Coordinate-based change listings
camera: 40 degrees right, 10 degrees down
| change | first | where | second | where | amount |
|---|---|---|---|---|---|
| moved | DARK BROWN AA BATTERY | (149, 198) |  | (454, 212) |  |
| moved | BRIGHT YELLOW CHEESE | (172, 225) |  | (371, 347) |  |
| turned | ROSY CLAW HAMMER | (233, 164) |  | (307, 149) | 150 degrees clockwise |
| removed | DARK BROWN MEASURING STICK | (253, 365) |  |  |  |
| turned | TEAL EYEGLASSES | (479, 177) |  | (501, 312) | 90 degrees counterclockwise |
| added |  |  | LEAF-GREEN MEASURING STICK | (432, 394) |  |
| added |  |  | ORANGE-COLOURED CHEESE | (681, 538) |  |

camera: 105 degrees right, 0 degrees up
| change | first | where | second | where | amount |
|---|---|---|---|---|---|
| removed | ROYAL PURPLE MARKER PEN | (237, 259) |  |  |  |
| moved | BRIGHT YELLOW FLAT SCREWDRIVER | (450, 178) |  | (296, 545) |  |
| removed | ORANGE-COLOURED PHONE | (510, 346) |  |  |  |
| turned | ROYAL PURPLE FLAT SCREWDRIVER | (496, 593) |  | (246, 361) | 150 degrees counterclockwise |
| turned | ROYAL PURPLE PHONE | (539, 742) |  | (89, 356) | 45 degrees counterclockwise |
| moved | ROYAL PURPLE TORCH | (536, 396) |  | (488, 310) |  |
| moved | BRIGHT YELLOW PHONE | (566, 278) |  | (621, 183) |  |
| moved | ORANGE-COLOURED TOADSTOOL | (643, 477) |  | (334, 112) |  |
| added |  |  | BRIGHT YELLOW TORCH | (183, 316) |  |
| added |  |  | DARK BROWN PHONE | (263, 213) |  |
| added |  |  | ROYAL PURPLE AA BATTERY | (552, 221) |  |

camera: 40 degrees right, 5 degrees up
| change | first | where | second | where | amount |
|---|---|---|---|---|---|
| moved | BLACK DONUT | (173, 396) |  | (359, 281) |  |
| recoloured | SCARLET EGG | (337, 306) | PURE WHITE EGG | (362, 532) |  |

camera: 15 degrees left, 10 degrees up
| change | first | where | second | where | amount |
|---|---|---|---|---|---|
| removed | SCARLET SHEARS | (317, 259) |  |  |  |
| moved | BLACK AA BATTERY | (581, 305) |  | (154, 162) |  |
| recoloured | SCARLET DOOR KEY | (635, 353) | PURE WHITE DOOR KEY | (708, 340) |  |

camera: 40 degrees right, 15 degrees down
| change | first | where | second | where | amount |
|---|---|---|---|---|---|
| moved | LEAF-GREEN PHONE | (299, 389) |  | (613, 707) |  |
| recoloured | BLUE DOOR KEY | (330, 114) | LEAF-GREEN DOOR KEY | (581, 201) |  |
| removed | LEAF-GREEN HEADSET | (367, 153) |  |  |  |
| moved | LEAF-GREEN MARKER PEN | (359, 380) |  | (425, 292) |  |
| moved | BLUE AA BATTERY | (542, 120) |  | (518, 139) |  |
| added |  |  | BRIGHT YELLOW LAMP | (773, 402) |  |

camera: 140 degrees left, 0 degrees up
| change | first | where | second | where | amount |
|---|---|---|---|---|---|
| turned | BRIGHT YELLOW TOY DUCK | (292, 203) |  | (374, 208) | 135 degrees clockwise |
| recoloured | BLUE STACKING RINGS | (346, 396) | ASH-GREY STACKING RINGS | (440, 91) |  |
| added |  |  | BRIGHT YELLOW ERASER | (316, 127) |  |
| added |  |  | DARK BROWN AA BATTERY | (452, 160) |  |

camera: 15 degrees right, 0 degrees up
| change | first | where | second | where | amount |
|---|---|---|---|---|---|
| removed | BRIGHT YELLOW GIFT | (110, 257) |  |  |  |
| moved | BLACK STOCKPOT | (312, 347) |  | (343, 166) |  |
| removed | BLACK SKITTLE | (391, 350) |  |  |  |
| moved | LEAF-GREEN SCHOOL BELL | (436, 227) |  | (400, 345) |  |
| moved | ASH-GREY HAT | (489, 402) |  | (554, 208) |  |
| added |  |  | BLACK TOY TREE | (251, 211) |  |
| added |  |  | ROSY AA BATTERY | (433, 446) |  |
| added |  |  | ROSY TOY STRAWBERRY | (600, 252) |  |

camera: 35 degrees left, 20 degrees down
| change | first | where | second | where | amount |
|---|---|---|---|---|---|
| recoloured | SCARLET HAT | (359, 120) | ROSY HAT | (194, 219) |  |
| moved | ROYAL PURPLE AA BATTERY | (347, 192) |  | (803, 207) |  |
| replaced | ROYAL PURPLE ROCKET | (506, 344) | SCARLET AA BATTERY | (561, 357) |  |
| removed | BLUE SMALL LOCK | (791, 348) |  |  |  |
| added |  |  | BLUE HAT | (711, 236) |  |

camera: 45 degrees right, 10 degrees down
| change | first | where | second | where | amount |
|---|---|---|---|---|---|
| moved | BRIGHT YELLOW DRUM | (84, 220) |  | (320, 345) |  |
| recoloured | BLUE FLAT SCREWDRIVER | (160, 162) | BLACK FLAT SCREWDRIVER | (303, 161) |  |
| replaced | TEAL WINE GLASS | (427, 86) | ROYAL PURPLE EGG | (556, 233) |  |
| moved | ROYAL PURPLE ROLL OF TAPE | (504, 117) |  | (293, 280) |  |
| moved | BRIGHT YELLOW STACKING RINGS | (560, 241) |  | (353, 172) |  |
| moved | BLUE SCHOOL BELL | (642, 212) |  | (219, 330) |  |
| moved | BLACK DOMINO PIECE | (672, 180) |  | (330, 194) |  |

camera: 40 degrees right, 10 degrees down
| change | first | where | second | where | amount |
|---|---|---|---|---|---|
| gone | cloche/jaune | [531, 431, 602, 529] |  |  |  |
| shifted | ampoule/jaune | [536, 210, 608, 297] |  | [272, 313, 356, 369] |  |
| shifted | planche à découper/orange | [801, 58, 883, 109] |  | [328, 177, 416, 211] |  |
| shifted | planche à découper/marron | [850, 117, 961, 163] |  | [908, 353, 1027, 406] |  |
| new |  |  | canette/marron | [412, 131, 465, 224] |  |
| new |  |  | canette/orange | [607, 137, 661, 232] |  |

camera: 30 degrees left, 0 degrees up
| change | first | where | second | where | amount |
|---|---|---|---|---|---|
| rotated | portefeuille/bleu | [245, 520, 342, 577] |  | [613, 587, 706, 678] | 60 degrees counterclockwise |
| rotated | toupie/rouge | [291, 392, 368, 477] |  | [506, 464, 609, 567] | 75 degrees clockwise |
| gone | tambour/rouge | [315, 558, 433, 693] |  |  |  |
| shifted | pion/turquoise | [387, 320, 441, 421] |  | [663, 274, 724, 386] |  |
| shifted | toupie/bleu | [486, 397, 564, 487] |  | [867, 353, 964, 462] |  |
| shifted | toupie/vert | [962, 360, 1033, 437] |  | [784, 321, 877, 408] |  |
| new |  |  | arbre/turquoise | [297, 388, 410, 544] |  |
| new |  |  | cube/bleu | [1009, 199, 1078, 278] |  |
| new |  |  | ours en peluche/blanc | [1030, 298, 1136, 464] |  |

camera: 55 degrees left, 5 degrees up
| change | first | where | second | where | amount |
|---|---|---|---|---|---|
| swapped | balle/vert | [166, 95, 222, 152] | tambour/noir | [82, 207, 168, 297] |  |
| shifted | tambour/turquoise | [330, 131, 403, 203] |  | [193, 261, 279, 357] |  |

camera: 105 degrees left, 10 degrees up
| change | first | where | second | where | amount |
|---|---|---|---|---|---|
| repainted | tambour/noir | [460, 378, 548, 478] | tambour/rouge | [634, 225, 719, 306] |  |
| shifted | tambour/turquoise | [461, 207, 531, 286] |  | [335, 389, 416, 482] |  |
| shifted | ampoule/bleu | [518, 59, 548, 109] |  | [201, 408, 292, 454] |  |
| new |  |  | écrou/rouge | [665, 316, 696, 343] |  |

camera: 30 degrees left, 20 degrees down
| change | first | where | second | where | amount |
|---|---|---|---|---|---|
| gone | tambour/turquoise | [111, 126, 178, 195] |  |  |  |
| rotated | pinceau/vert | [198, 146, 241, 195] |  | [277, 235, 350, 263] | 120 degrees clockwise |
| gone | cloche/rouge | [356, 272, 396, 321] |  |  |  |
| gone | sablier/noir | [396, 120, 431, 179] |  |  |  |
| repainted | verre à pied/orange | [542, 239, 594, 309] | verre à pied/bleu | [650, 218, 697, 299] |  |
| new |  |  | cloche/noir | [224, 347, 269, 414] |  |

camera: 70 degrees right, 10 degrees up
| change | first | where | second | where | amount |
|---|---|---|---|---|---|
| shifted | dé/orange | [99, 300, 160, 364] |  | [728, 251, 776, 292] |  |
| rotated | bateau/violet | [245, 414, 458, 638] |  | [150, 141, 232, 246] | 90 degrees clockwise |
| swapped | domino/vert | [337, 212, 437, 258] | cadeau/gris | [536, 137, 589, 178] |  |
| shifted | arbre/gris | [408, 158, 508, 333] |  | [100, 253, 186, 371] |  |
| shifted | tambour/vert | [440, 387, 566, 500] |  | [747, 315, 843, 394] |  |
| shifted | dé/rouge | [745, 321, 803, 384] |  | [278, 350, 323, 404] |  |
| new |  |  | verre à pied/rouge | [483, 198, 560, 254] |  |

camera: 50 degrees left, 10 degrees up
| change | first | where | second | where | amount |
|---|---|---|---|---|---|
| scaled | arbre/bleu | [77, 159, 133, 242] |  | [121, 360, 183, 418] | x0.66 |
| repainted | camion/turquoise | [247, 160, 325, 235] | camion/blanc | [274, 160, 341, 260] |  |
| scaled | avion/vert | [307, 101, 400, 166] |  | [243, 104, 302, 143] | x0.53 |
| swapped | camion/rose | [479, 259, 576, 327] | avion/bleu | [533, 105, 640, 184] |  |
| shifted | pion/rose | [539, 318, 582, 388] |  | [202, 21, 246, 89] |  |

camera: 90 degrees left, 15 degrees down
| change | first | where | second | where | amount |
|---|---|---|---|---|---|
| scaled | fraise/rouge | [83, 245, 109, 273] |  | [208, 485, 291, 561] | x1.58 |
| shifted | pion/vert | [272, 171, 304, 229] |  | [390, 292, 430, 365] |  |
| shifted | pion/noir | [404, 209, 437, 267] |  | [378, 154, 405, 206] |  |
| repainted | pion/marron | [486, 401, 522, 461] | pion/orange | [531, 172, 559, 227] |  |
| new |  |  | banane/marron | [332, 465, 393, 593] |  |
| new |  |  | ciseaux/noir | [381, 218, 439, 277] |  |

TASK STATEMENT: Copy out each line of the records where the string "STICK" appears.

REPLY:
| removed | DARK BROWN MEASURING STICK | (253, 365) |  |  |  |
| added |  |  | LEAF-GREEN MEASURING STICK | (432, 394) |  |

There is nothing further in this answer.